Return the whole listing, keeping every character the same.
START Supplied material
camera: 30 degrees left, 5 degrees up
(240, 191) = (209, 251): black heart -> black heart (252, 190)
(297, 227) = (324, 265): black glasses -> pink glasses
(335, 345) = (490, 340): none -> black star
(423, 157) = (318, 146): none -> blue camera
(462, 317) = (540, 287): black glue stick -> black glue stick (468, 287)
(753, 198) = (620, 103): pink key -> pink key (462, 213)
END Supplied material
## Reply to the task
camera: 30 degrees left, 5 degrees up
(240, 191) = (209, 251): black heart -> black heart (252, 190)
(297, 227) = (324, 265): black glasses -> pink glasses
(335, 345) = (490, 340): none -> black star
(423, 157) = (318, 146): none -> blue camera
(462, 317) = (540, 287): black glue stick -> black glue stick (468, 287)
(753, 198) = (620, 103): pink key -> pink key (462, 213)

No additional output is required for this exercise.